- Extracted material:
═══

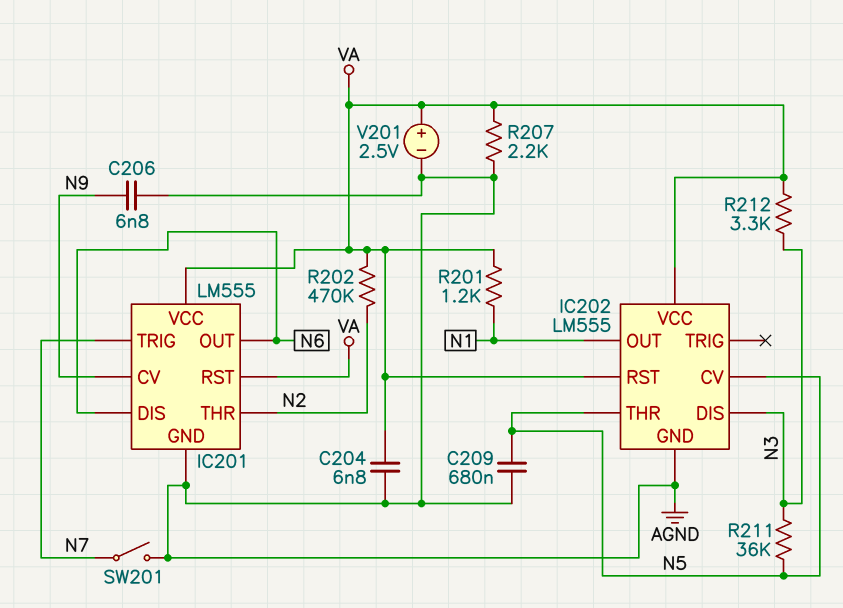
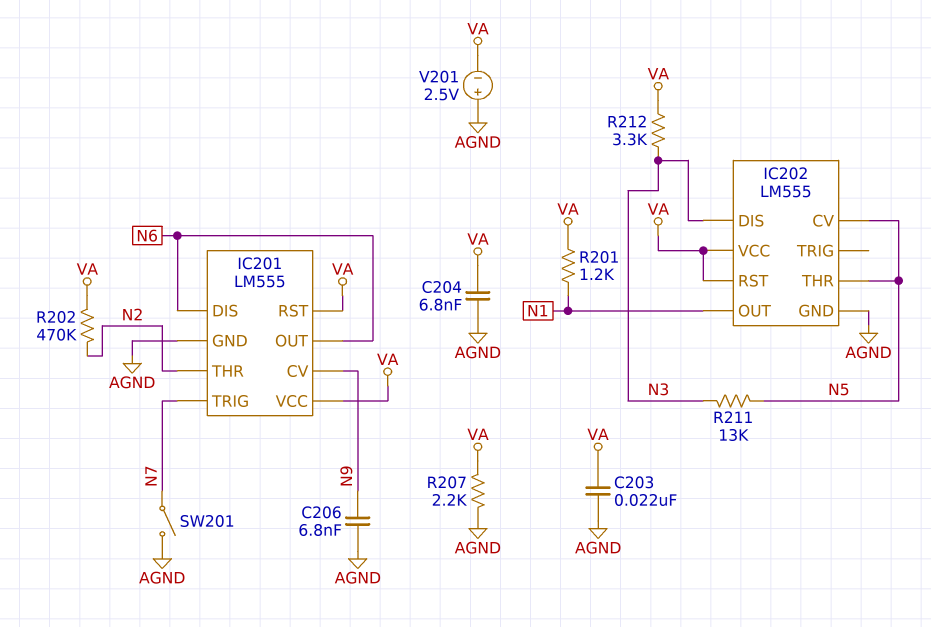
C203: none -> 22nF (AGND, VA)
C209: 680nF (AGND, N5) -> none
R211: 36k (N3, N5) -> 13k (N3, N5)
V201: 2.5V (plus VA, minus AGND) -> 2.5V (plus AGND, minus VA)

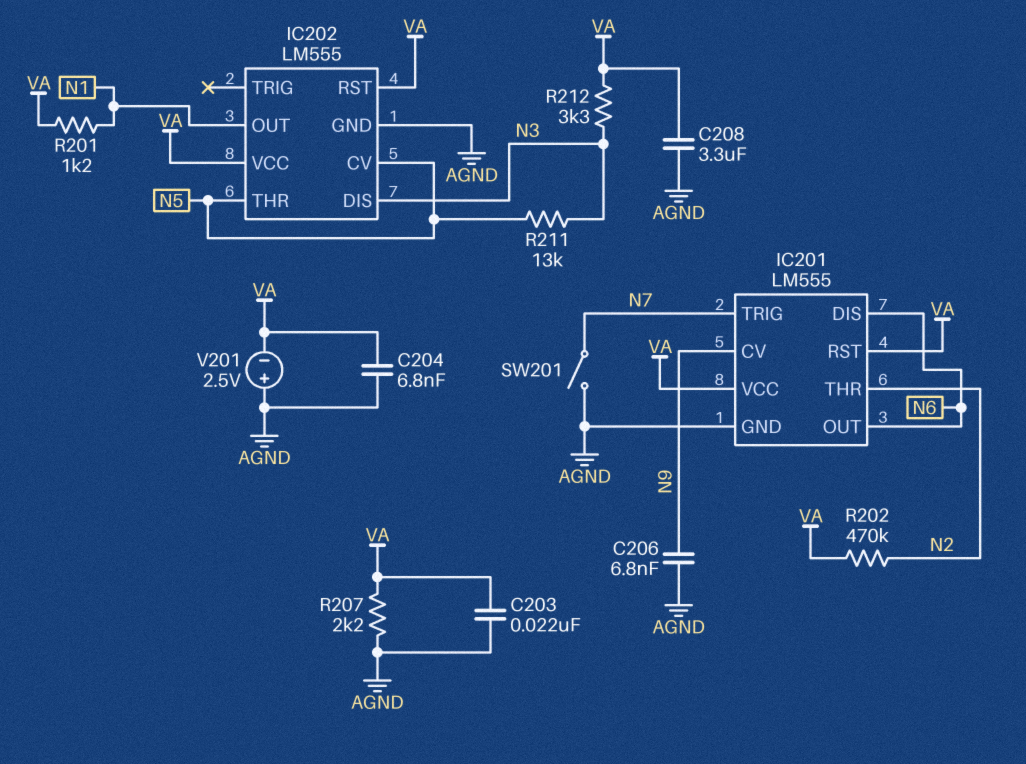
C208: none -> 3.3uF (AGND, VA)

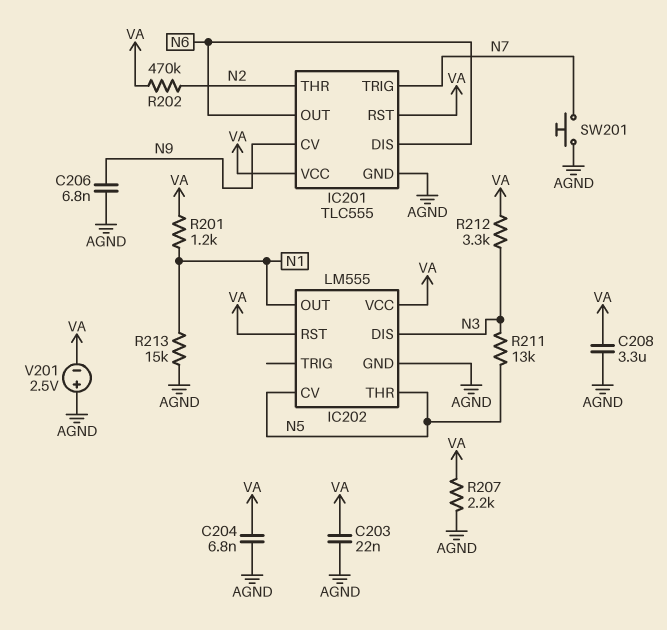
IC201: LM555 -> TLC555
R213: none -> 15k (AGND, N1)
SW201: switch (AGND, N7) -> button (AGND, N7)

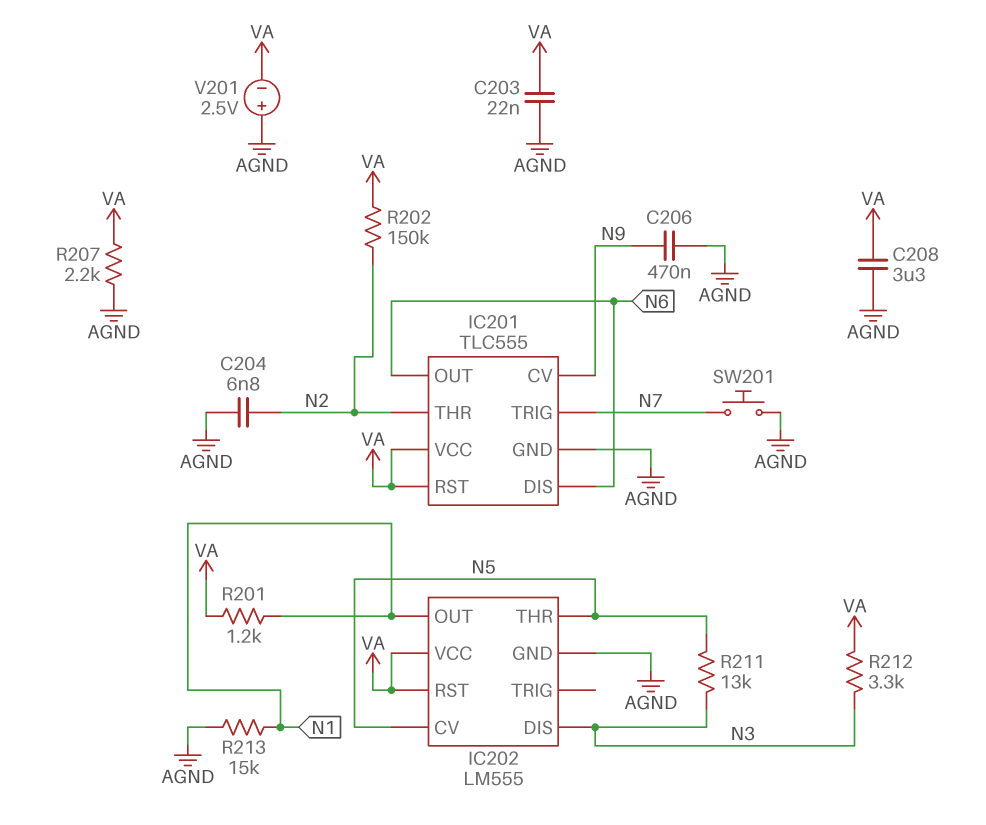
C204: 6.8nF (AGND, VA) -> 6.8nF (AGND, N2)
C206: 6.8nF (AGND, N9) -> 470nF (AGND, N9)
R202: 470k (N2, VA) -> 150k (N2, VA)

═══

- About this task:
Give the number of lines in the records that contain the string "none", and write nothing besides that number.

- The completed task:
4